**Raw data:**
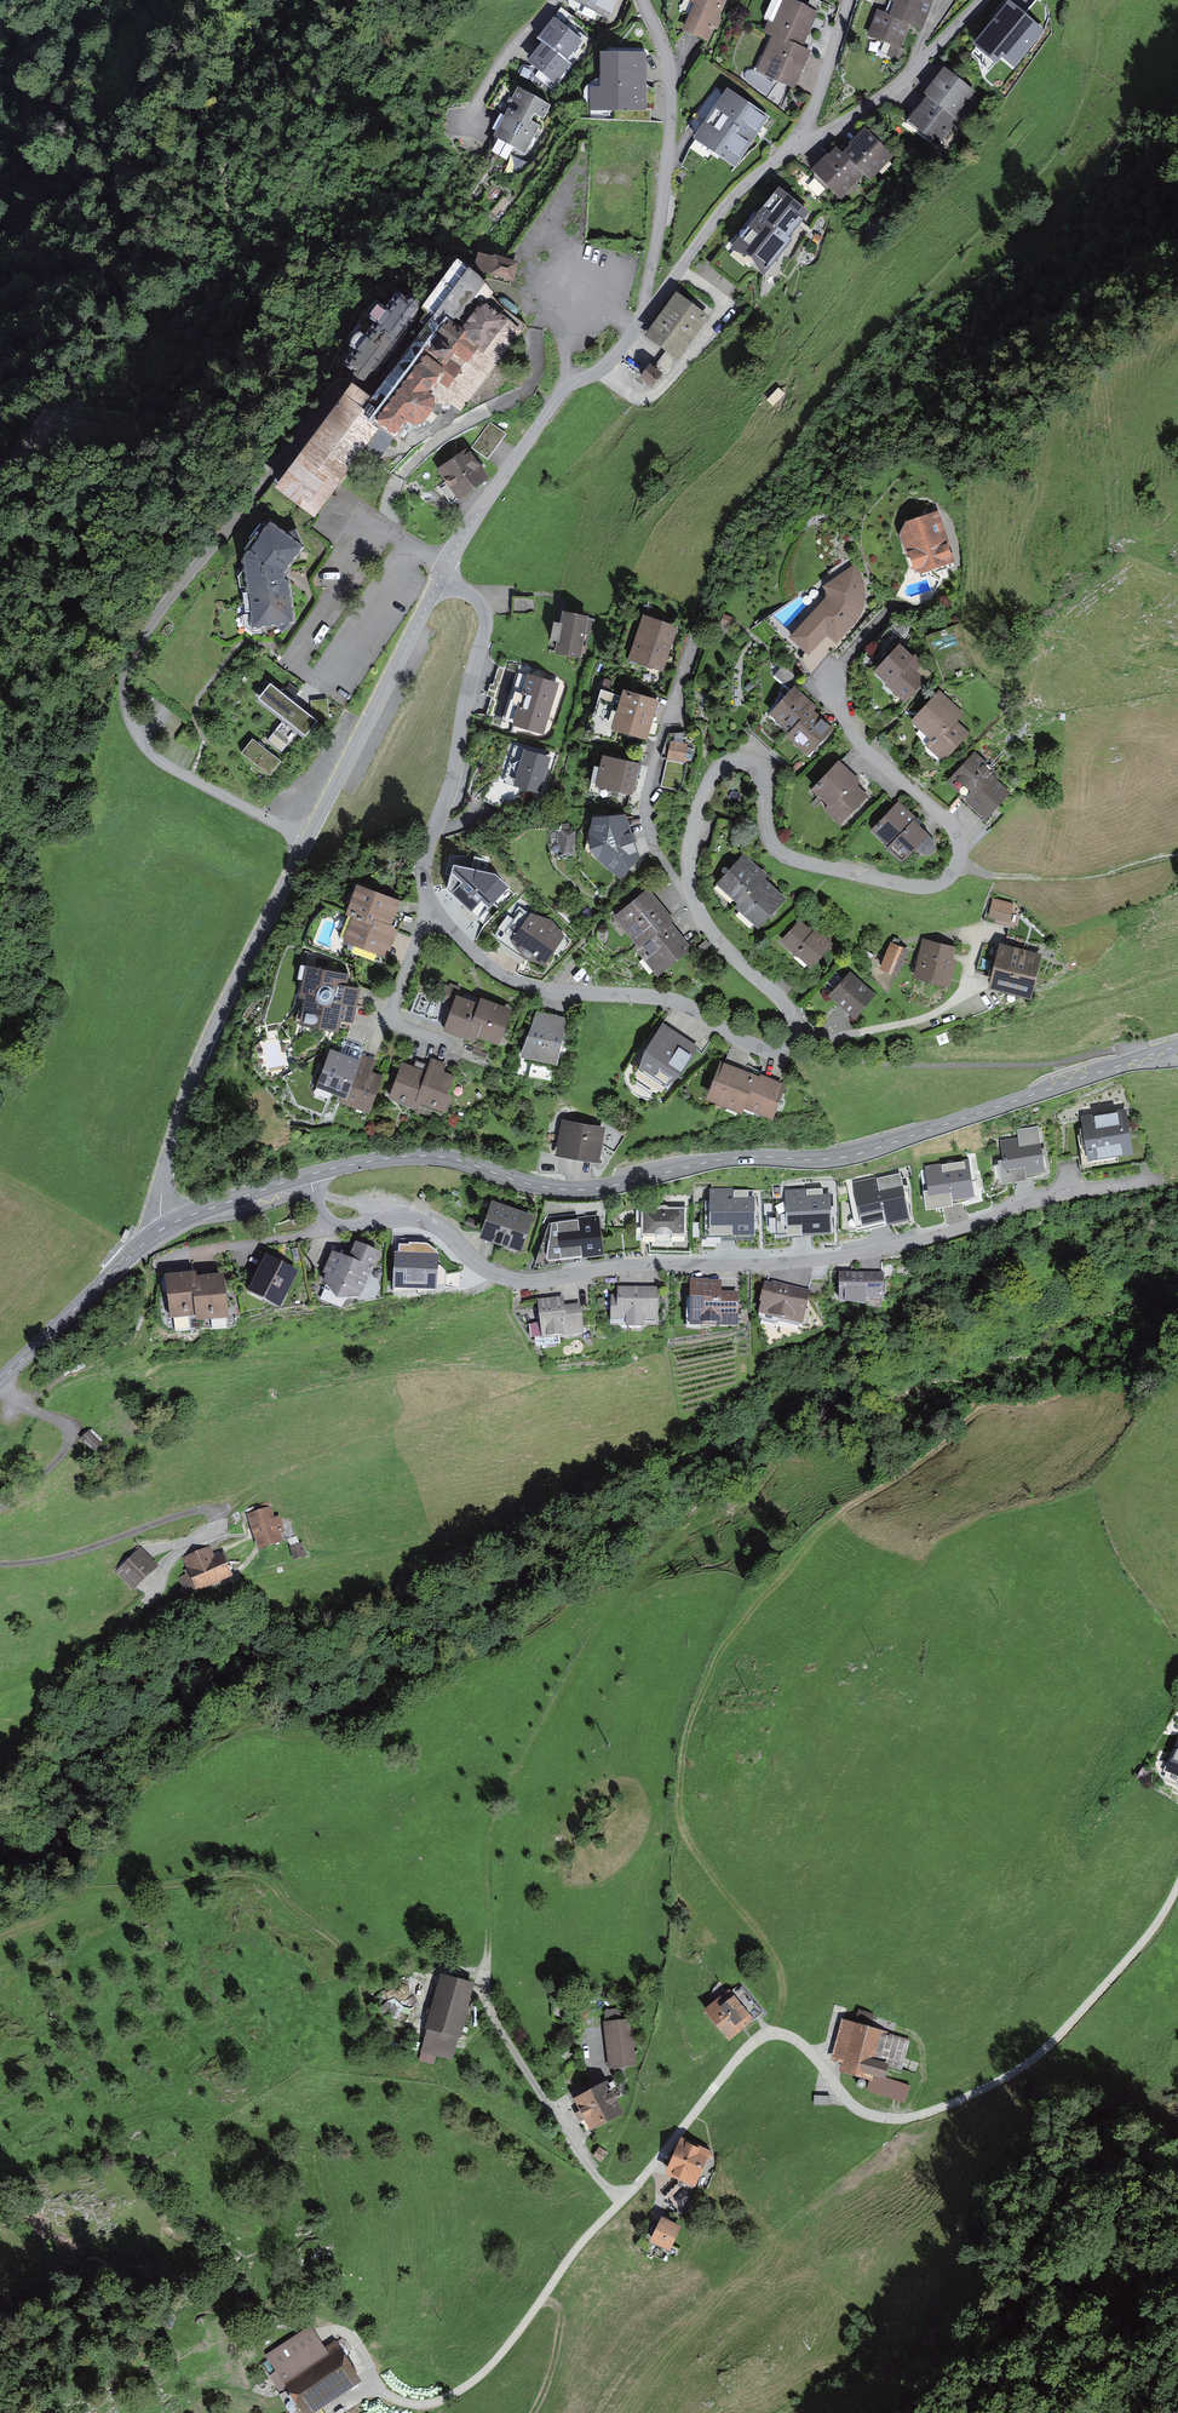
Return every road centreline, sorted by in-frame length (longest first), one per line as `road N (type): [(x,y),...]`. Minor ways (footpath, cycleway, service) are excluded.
road 1 (residential): [(443,578),(480,605),(484,623),(428,853),(427,901),(440,924),(468,959),(503,983),(663,997),(764,1048),(791,1039),(790,1007),(712,932),(691,886),(689,846),(717,770),(737,760),(761,772),(768,830),(791,857),(928,887),(948,879),(958,863),(948,820),(866,751),(836,700),(843,662),(894,606)]
road 2 (residential): [(1165,1177),(1054,1196),(899,1246),(532,1282),(492,1274),(421,1220),(329,1221),(309,1175)]
road 3 (tertiary): [(1177,1045),(840,1158),(718,1160),(582,1190),(440,1156),(309,1175)]
road 4 (unclassified): [(166,1227),(168,1156),(198,1063),(443,578)]
road 5 (track): [(490,1960),(524,1754),(618,1595),(659,1546),(697,1517)]
road 6 (track): [(621,2202),(736,2062),(768,2034),(807,2049),(855,2107),(910,2118)]
road 7 (track): [(0,1565),(60,1557),(196,1511),(215,1514),(213,1528),(178,1551),(118,1634)]
road 8 (track): [(1177,1062),(1127,1048),(1018,1065),(862,1062),(838,1056),(817,1034)]
road 9 (track): [(910,2118),(976,2092),(1041,2053),(1149,1935),(1177,1887)]
road 10 (track): [(621,2202),(479,2376),(431,2398),(373,2387)]
road 11 (unclassified): [(443,578),(566,386),(604,367),(640,321)]
road 12 (residential): [(644,0),(672,94),(661,219),(640,321)]
road 13 (track): [(490,1960),(488,1993),(501,2029),(589,2167),(621,2202)]
road 14 (residential): [(640,321),(756,177),(809,142)]
road 15 (tertiary): [(166,1227),(0,1382)]
road 16 (residential): [(809,142),(899,82),(982,0)]
road 17 (track): [(0,1389),(72,1434),(52,1467),(0,1509)]
road 18 (track): [(995,877),(1097,875),(1177,854)]
road 19 (residential): [(466,129),(509,53),(555,0)]
road 20 (tertiary): [(309,1175),(166,1227)]
road 21 (residential): [(849,0),(806,123),(809,142)]
road 22 (track): [(538,2306),(557,2305),(561,2320),(533,2412)]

**Your instructions:** The copy you return must match the records above exactly, minus any images.

**Written solution:**
Return every road centreline, sorted by in-frame length (longest first), one per line as `road N (type): [(x,y),...]`. Minor ways (footpath, cycleway, service) are excluded.
road 1 (residential): [(443,578),(480,605),(484,623),(428,853),(427,901),(440,924),(468,959),(503,983),(663,997),(764,1048),(791,1039),(790,1007),(712,932),(691,886),(689,846),(717,770),(737,760),(761,772),(768,830),(791,857),(928,887),(948,879),(958,863),(948,820),(866,751),(836,700),(843,662),(894,606)]
road 2 (residential): [(1165,1177),(1054,1196),(899,1246),(532,1282),(492,1274),(421,1220),(329,1221),(309,1175)]
road 3 (tertiary): [(1177,1045),(840,1158),(718,1160),(582,1190),(440,1156),(309,1175)]
road 4 (unclassified): [(166,1227),(168,1156),(198,1063),(443,578)]
road 5 (track): [(490,1960),(524,1754),(618,1595),(659,1546),(697,1517)]
road 6 (track): [(621,2202),(736,2062),(768,2034),(807,2049),(855,2107),(910,2118)]
road 7 (track): [(0,1565),(60,1557),(196,1511),(215,1514),(213,1528),(178,1551),(118,1634)]
road 8 (track): [(1177,1062),(1127,1048),(1018,1065),(862,1062),(838,1056),(817,1034)]
road 9 (track): [(910,2118),(976,2092),(1041,2053),(1149,1935),(1177,1887)]
road 10 (track): [(621,2202),(479,2376),(431,2398),(373,2387)]
road 11 (unclassified): [(443,578),(566,386),(604,367),(640,321)]
road 12 (residential): [(644,0),(672,94),(661,219),(640,321)]
road 13 (track): [(490,1960),(488,1993),(501,2029),(589,2167),(621,2202)]
road 14 (residential): [(640,321),(756,177),(809,142)]
road 15 (tertiary): [(166,1227),(0,1382)]
road 16 (residential): [(809,142),(899,82),(982,0)]
road 17 (track): [(0,1389),(72,1434),(52,1467),(0,1509)]
road 18 (track): [(995,877),(1097,875),(1177,854)]
road 19 (residential): [(466,129),(509,53),(555,0)]
road 20 (tertiary): [(309,1175),(166,1227)]
road 21 (residential): [(849,0),(806,123),(809,142)]
road 22 (track): [(538,2306),(557,2305),(561,2320),(533,2412)]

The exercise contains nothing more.